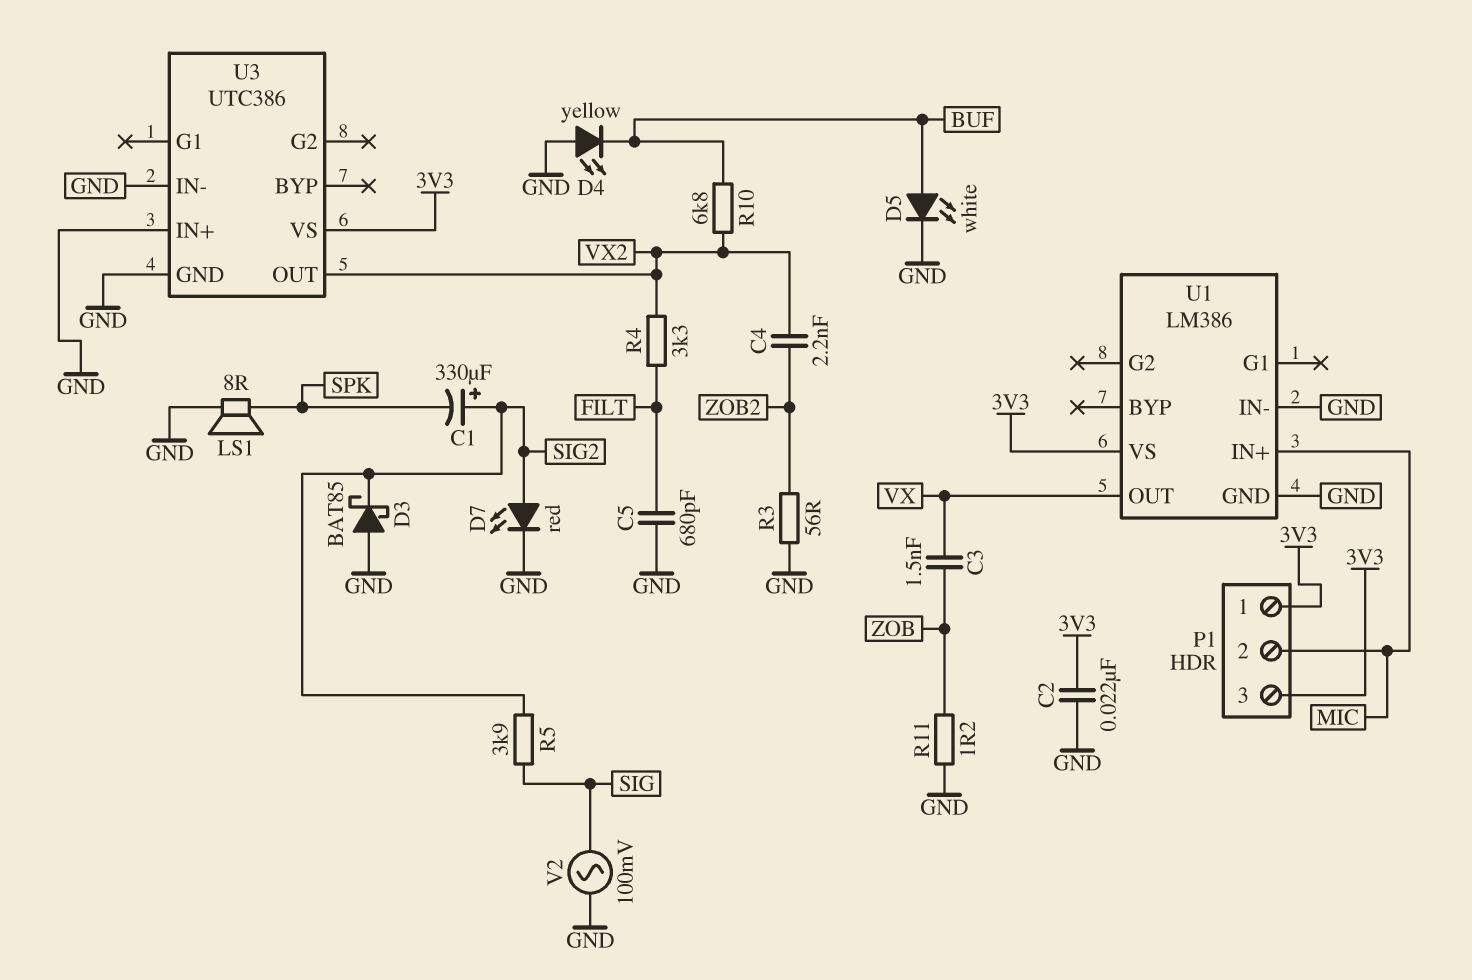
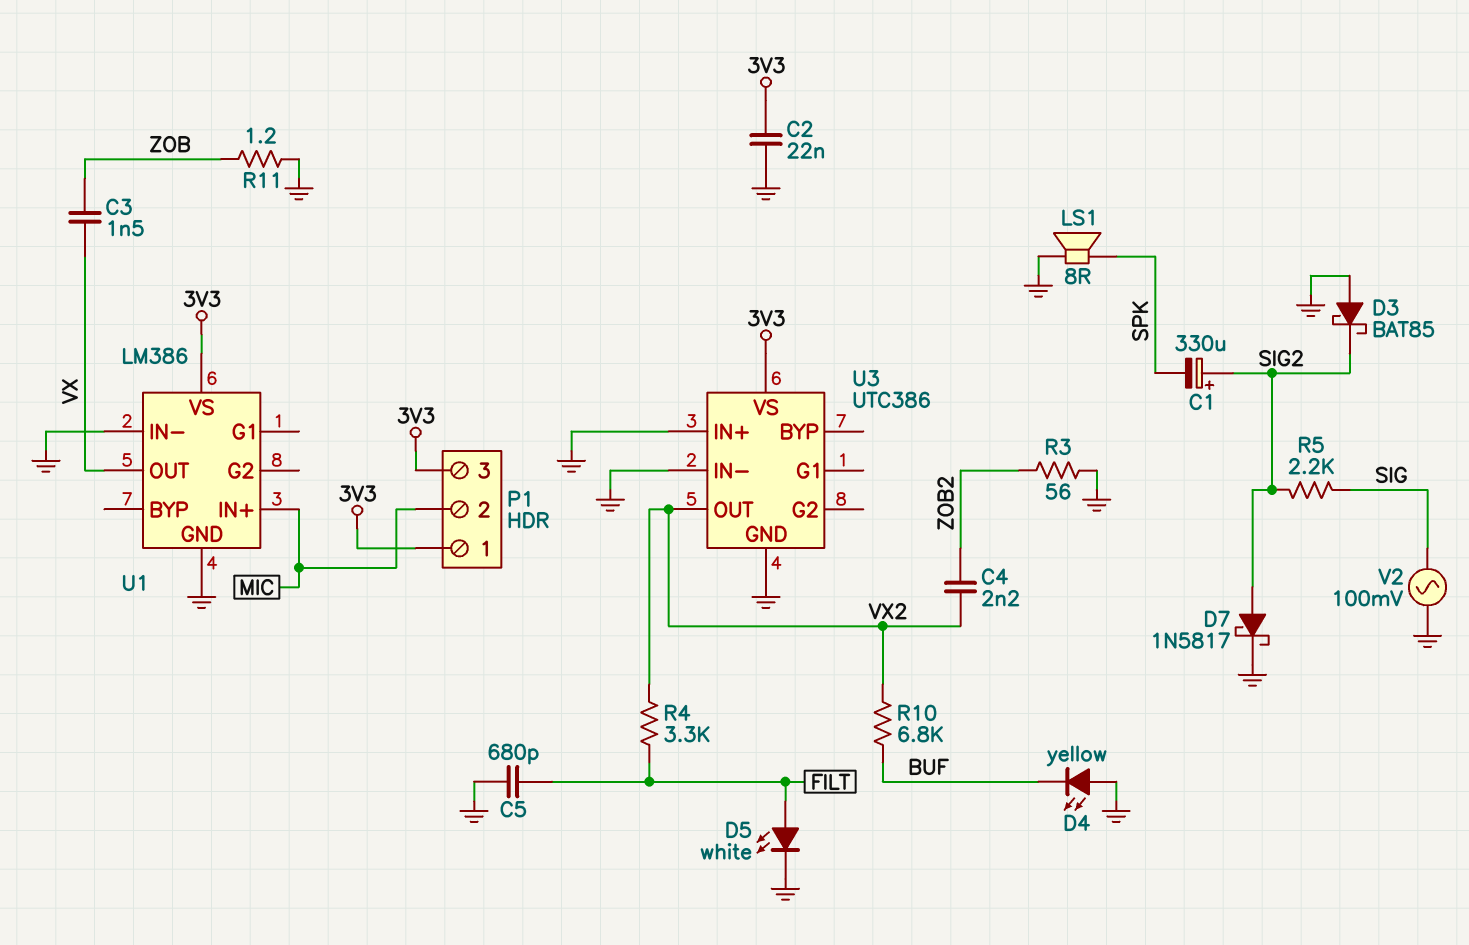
D5: LED white (A BUF, K GND) -> LED white (A FILT, K GND)
D7: LED red (A SIG2, K GND) -> schottky 1N5817 (A SIG2, K GND)
R5: 3.9k (SIG, SIG2) -> 2.2k (SIG, SIG2)

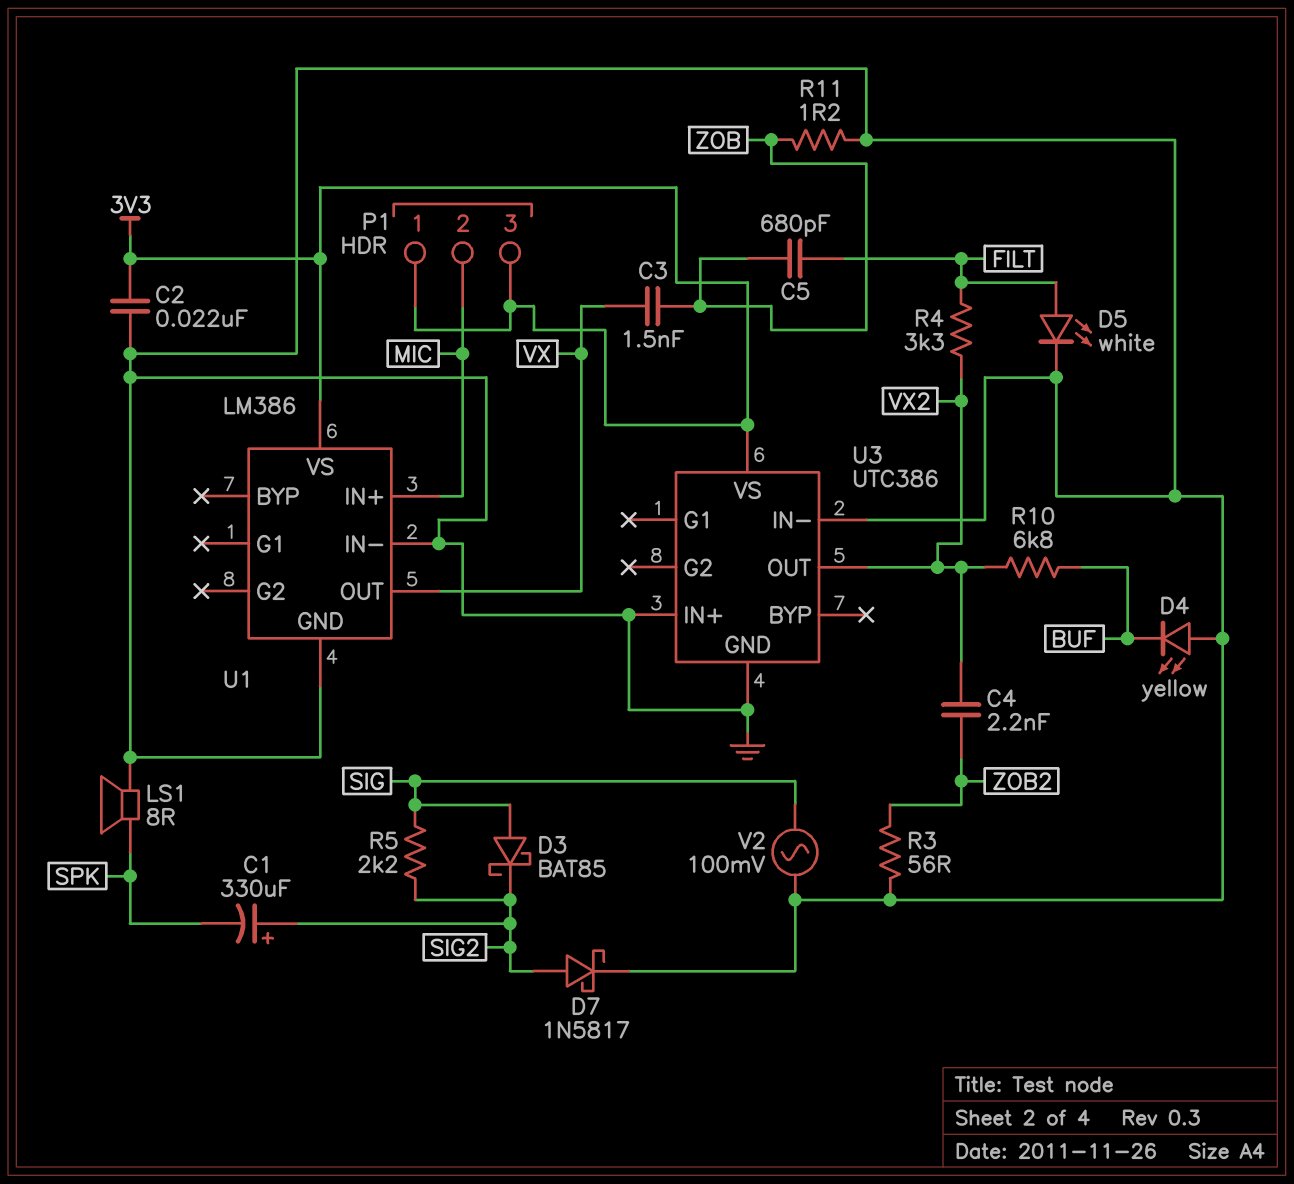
C5: 680pF (FILT, GND) -> 680pF (FILT, ZOB)
D3: schottky BAT85 (A GND, K SIG2) -> schottky BAT85 (A SIG, K SIG2)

══════════════════════════════

◆ WORK TASK
You need to copy every entry exactly, taking out only the pictures.

◆ EXPECTED ANSWER
D5: LED white (A BUF, K GND) -> LED white (A FILT, K GND)
D7: LED red (A SIG2, K GND) -> schottky 1N5817 (A SIG2, K GND)
R5: 3.9k (SIG, SIG2) -> 2.2k (SIG, SIG2)

C5: 680pF (FILT, GND) -> 680pF (FILT, ZOB)
D3: schottky BAT85 (A GND, K SIG2) -> schottky BAT85 (A SIG, K SIG2)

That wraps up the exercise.